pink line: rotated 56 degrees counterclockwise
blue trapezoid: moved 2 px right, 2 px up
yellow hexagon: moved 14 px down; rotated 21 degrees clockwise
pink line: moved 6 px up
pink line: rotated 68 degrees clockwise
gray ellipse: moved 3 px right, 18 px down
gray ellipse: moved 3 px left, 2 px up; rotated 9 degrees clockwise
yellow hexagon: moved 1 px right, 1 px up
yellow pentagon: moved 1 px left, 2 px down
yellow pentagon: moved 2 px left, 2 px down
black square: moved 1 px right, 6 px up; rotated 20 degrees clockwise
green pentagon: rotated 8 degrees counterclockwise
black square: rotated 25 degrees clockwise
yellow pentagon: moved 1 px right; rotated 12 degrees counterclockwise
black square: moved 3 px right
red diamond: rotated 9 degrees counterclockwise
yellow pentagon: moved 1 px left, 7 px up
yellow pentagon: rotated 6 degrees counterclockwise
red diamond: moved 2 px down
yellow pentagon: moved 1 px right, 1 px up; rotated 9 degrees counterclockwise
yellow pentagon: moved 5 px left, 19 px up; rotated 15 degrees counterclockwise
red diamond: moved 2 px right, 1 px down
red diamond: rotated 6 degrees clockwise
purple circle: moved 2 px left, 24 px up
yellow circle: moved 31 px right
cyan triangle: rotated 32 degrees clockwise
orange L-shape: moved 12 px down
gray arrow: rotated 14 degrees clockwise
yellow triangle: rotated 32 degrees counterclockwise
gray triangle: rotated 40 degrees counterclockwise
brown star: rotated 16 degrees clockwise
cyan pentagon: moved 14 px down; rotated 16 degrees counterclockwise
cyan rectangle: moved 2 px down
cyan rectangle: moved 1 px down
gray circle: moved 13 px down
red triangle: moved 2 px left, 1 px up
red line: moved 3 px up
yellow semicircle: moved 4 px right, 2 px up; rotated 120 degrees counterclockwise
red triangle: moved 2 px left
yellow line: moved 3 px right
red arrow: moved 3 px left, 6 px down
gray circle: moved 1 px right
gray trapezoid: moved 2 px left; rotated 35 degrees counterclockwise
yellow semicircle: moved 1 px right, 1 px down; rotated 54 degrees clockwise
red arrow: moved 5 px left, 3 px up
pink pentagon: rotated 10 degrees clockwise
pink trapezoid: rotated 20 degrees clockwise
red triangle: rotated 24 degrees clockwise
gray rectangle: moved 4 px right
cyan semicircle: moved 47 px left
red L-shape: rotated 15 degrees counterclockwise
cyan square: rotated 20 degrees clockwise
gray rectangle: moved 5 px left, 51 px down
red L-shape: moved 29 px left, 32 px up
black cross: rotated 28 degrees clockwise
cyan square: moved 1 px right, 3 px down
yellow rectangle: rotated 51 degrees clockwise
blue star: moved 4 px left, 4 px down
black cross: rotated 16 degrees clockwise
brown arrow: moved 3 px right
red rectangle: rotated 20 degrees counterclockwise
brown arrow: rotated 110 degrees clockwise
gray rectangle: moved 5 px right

+++++

Task statement => From the start of the listing through the line holding "red diamond: moved 2 px down", inclusive, substitute "anticlockwise" for "counterclockwise" and leave everything else unchanged.

Task result =>
pink line: rotated 56 degrees anticlockwise
blue trapezoid: moved 2 px right, 2 px up
yellow hexagon: moved 14 px down; rotated 21 degrees clockwise
pink line: moved 6 px up
pink line: rotated 68 degrees clockwise
gray ellipse: moved 3 px right, 18 px down
gray ellipse: moved 3 px left, 2 px up; rotated 9 degrees clockwise
yellow hexagon: moved 1 px right, 1 px up
yellow pentagon: moved 1 px left, 2 px down
yellow pentagon: moved 2 px left, 2 px down
black square: moved 1 px right, 6 px up; rotated 20 degrees clockwise
green pentagon: rotated 8 degrees anticlockwise
black square: rotated 25 degrees clockwise
yellow pentagon: moved 1 px right; rotated 12 degrees anticlockwise
black square: moved 3 px right
red diamond: rotated 9 degrees anticlockwise
yellow pentagon: moved 1 px left, 7 px up
yellow pentagon: rotated 6 degrees anticlockwise
red diamond: moved 2 px down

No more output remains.